> **AIM OF THE EXERCISE**: Should the entries contain pictures, leave them out and return exactly the lines from the first through the line holding "IC2 pin TEST: COM -> none".

[Edit tracking data]
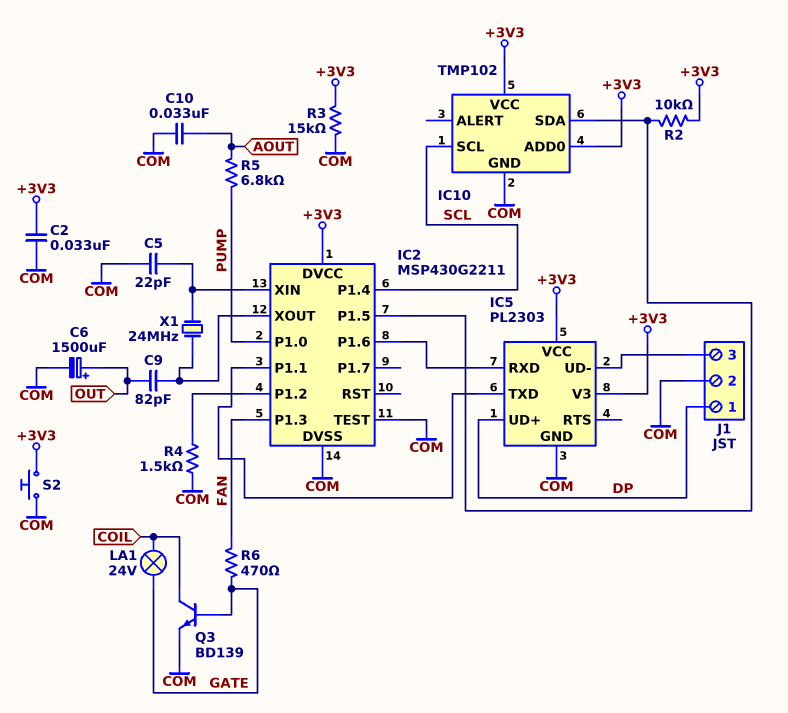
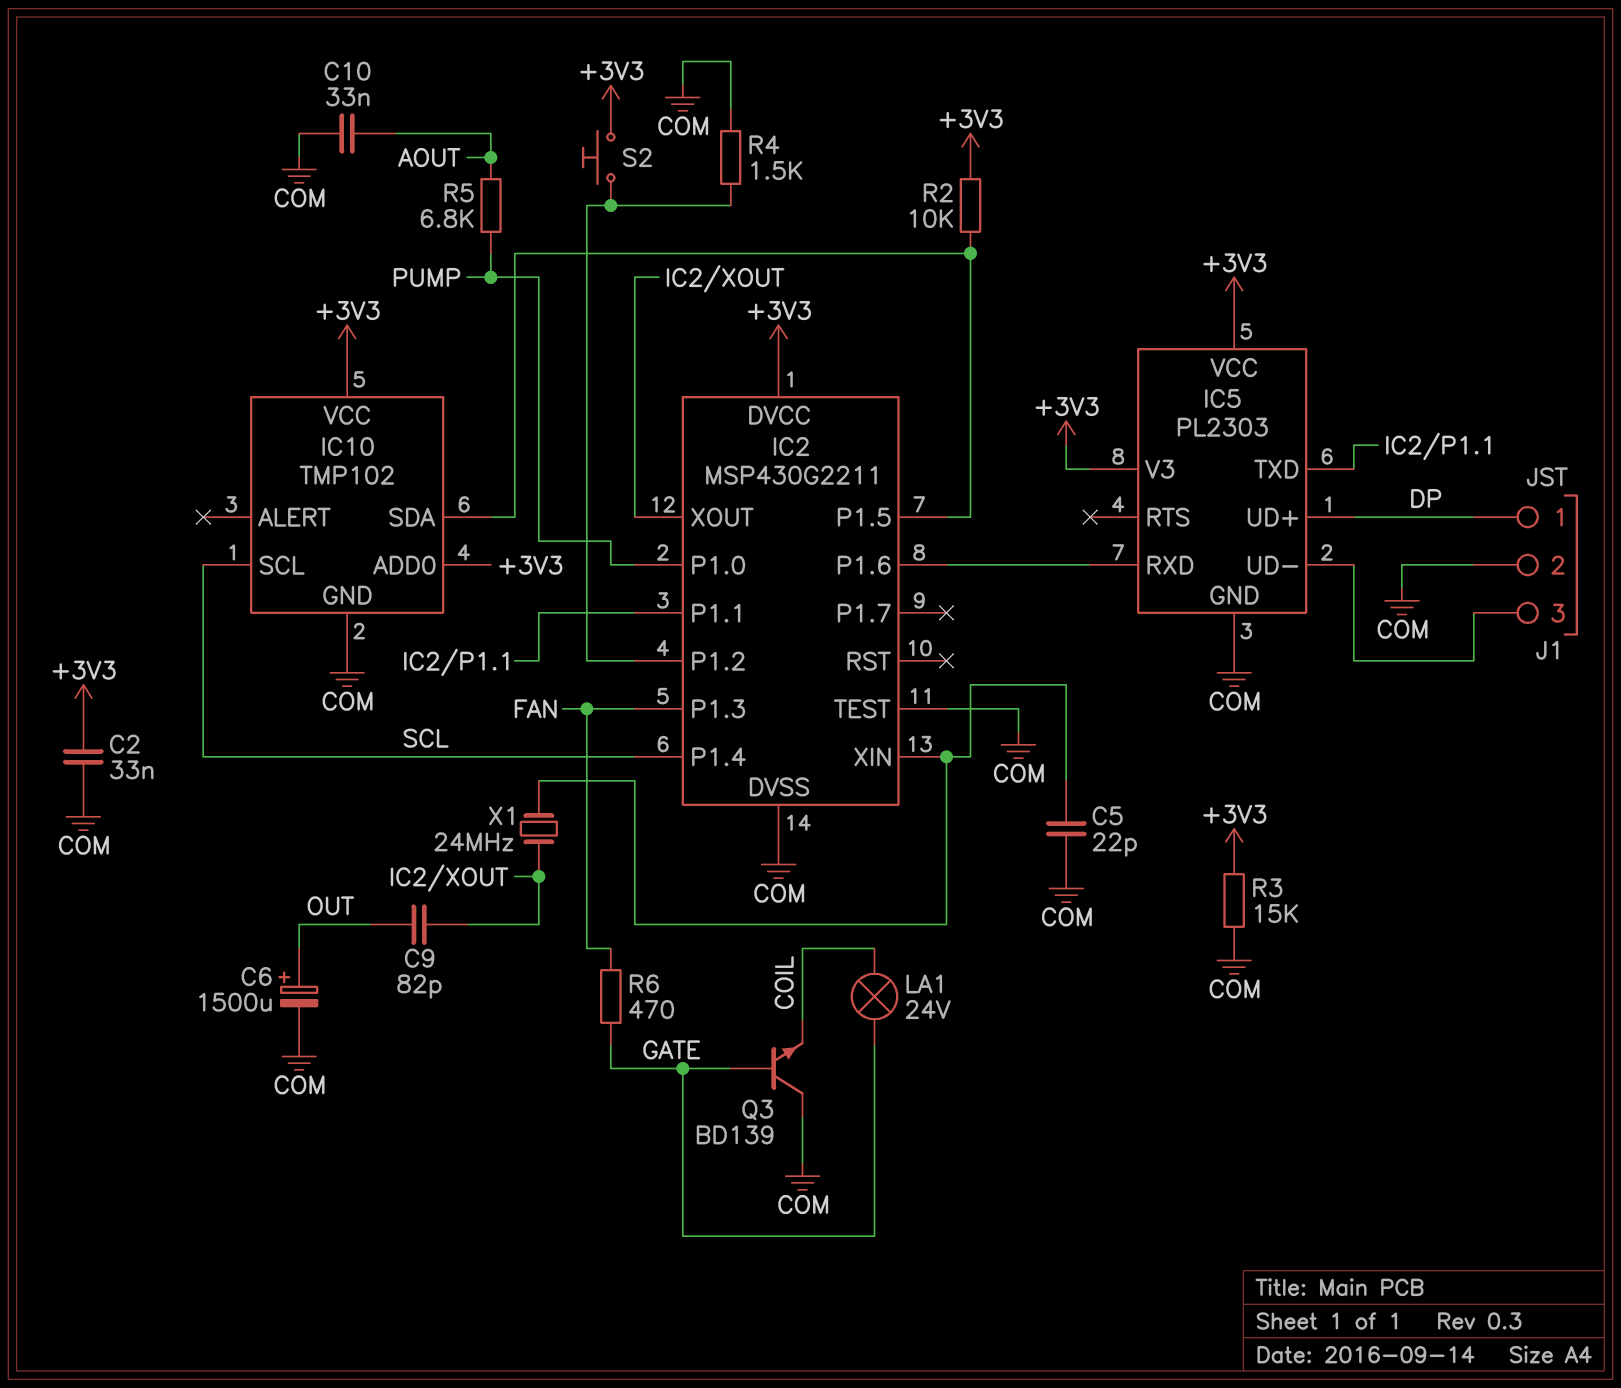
Q3: NPN BD139 (B GATE, C COIL, E COM) -> NPN BD139 (B GATE, C COM, E COIL)
S2: button (+3V3, COM) -> button (+3V3, IC2/P1.2)

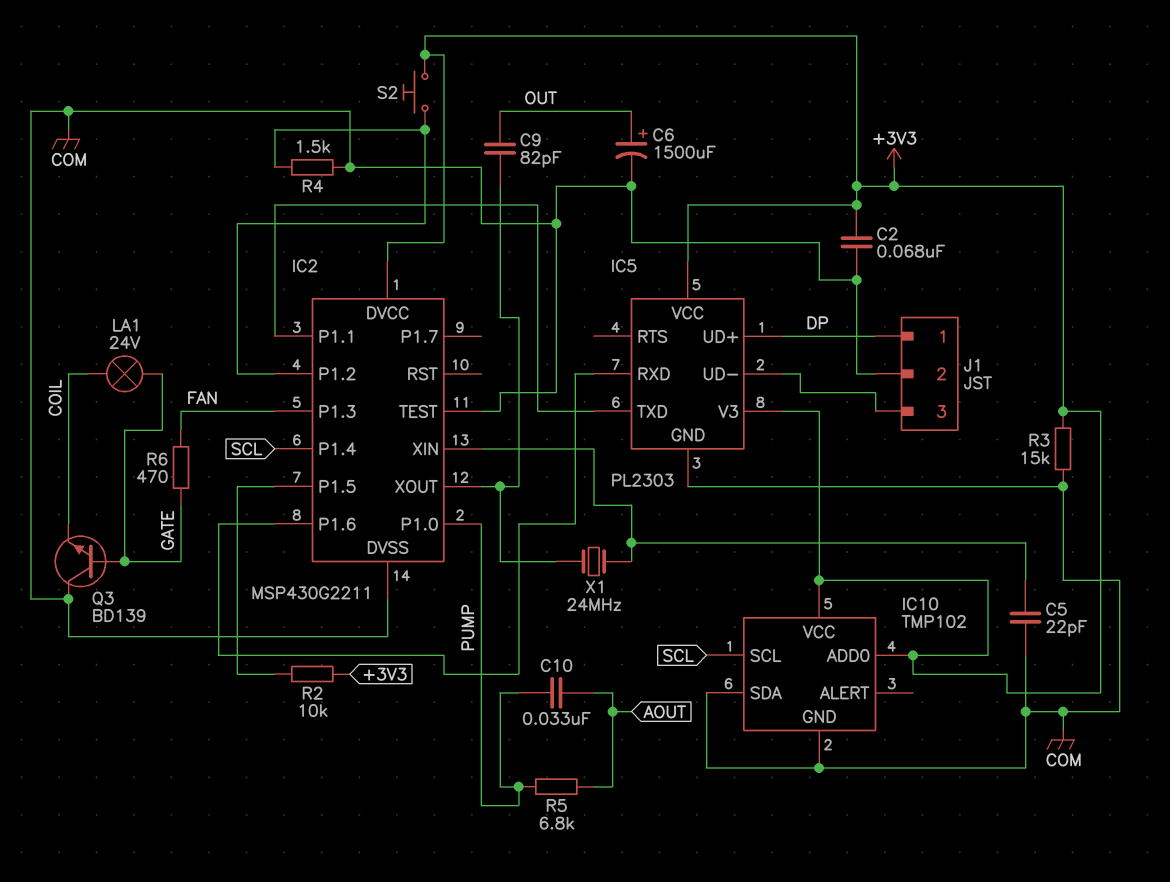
C2: 33nF (+3V3, COM) -> 68nF (+3V3, COM)
C10: 33nF (AOUT, COM) -> 33nF (AOUT, PUMP)
IC10 pin SDA: IC2/P1.5 -> COM

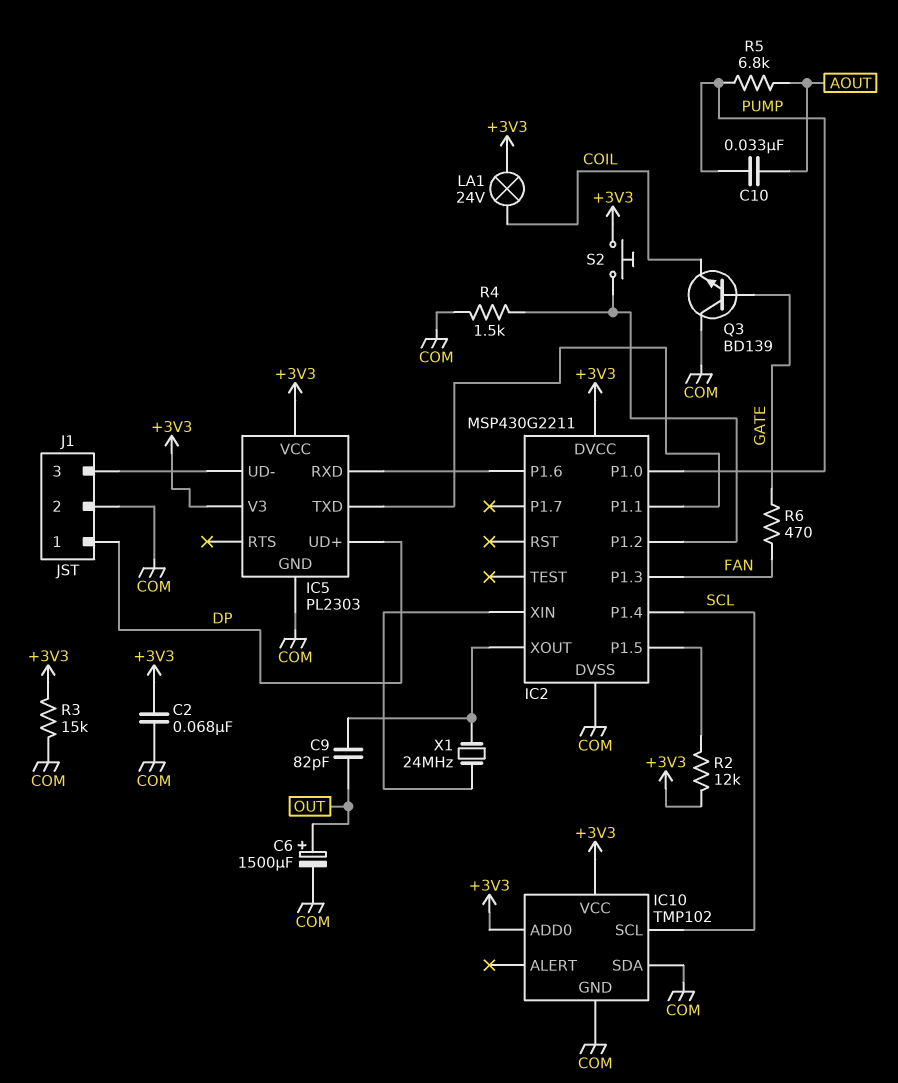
C5: 22pF (COM, IC2/XIN) -> none
IC2 pin TEST: COM -> none
LA1: lamp 24V (COIL, GATE) -> lamp 24V (+3V3, COIL)
R2: 10k (+3V3, IC2/P1.5) -> 12k (+3V3, IC2/P1.5)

> **RESPONSE**:
Q3: NPN BD139 (B GATE, C COIL, E COM) -> NPN BD139 (B GATE, C COM, E COIL)
S2: button (+3V3, COM) -> button (+3V3, IC2/P1.2)

C2: 33nF (+3V3, COM) -> 68nF (+3V3, COM)
C10: 33nF (AOUT, COM) -> 33nF (AOUT, PUMP)
IC10 pin SDA: IC2/P1.5 -> COM

C5: 22pF (COM, IC2/XIN) -> none
IC2 pin TEST: COM -> none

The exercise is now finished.